■ **Material for the task**:
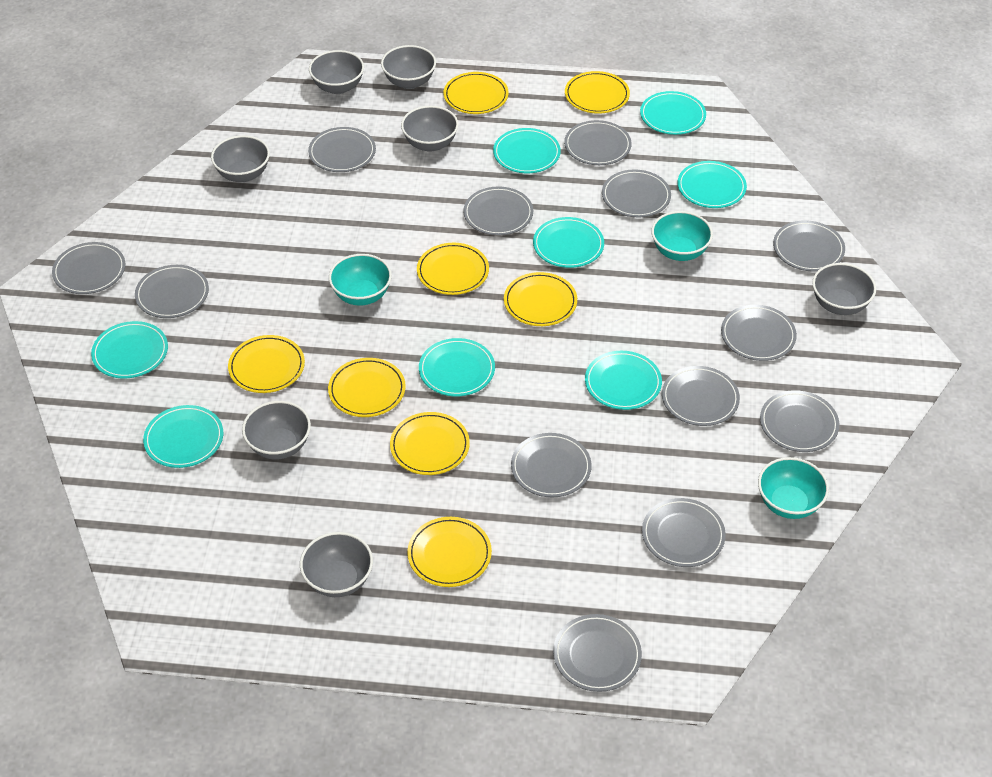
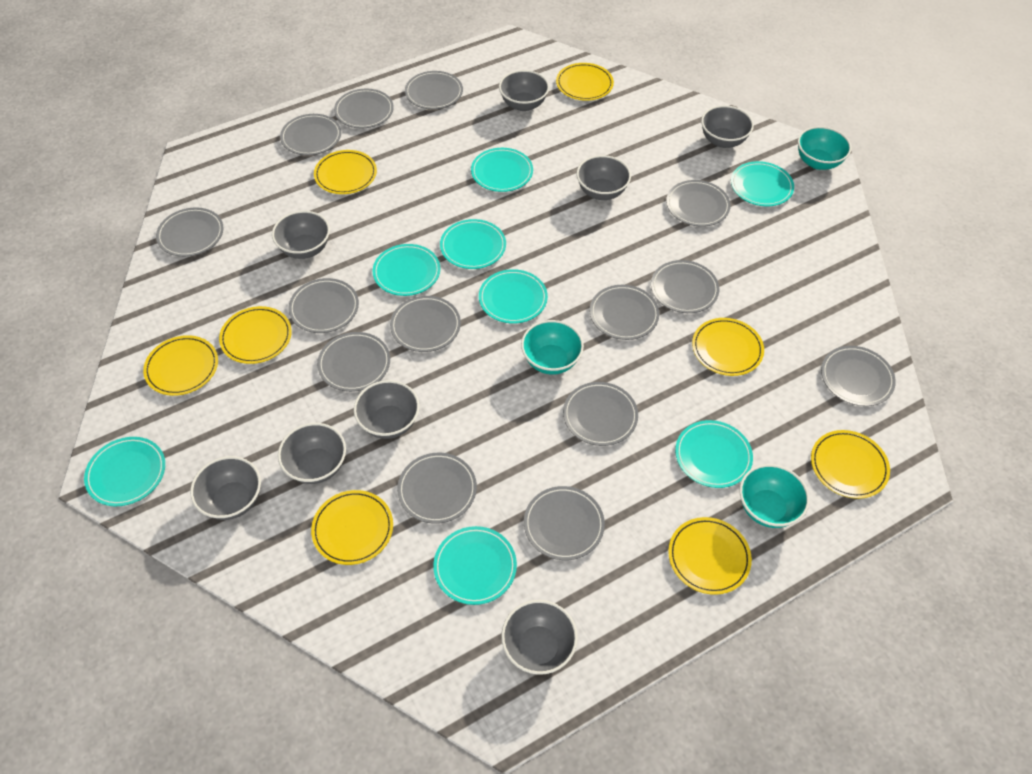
grey bowl: 7 -> 8
grey plate: 13 -> 14

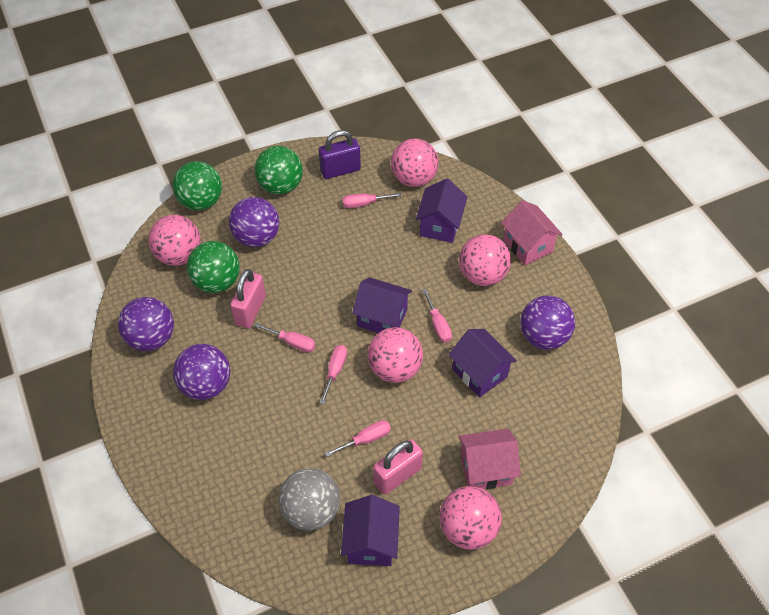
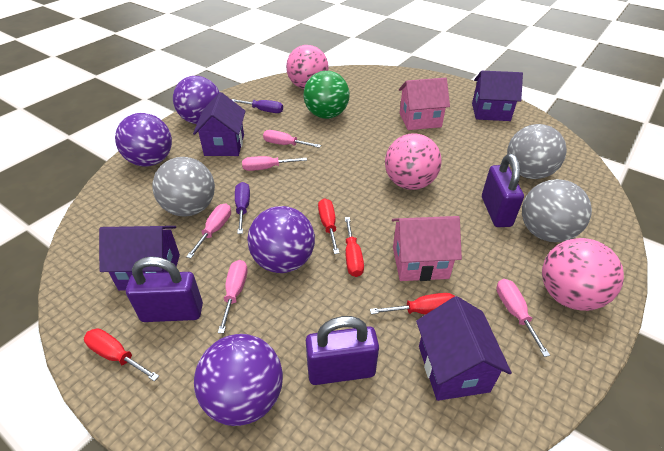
green ball: 3 -> 1
grey ball: 1 -> 3
pink ball: 5 -> 3
pink padlock: 2 -> 0
purple padlock: 1 -> 3
purple screwdriver: 0 -> 2
red screwdriver: 0 -> 4

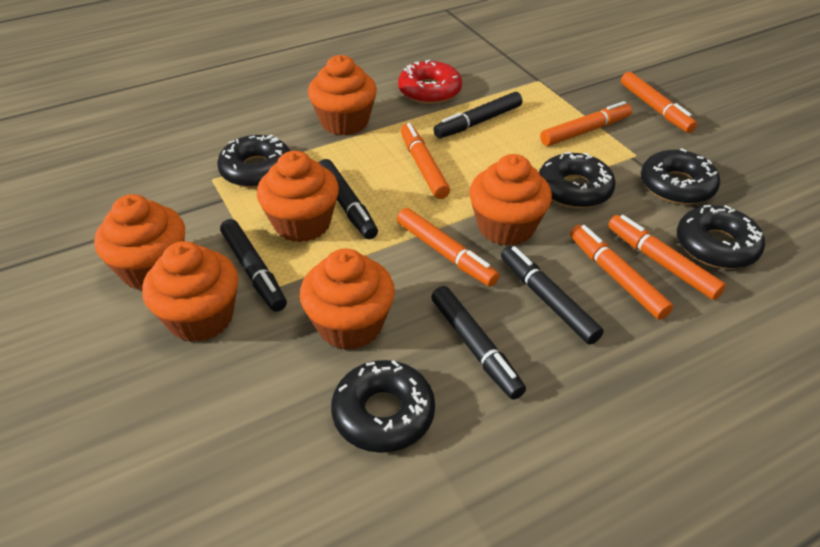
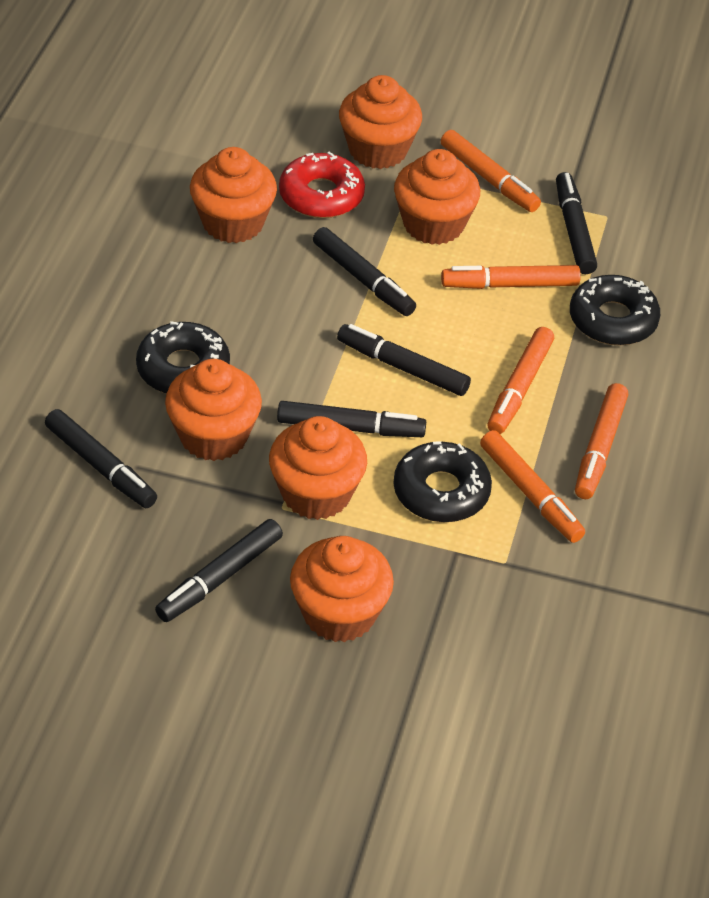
black donut: 5 -> 3
black marker: 5 -> 6
orange marker: 6 -> 5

■ **Prompt**:
Retype the whole of the data verbatim. Skip every picture.

■ **Output below**:
grey bowl: 7 -> 8
grey plate: 13 -> 14

green ball: 3 -> 1
grey ball: 1 -> 3
pink ball: 5 -> 3
pink padlock: 2 -> 0
purple padlock: 1 -> 3
purple screwdriver: 0 -> 2
red screwdriver: 0 -> 4

black donut: 5 -> 3
black marker: 5 -> 6
orange marker: 6 -> 5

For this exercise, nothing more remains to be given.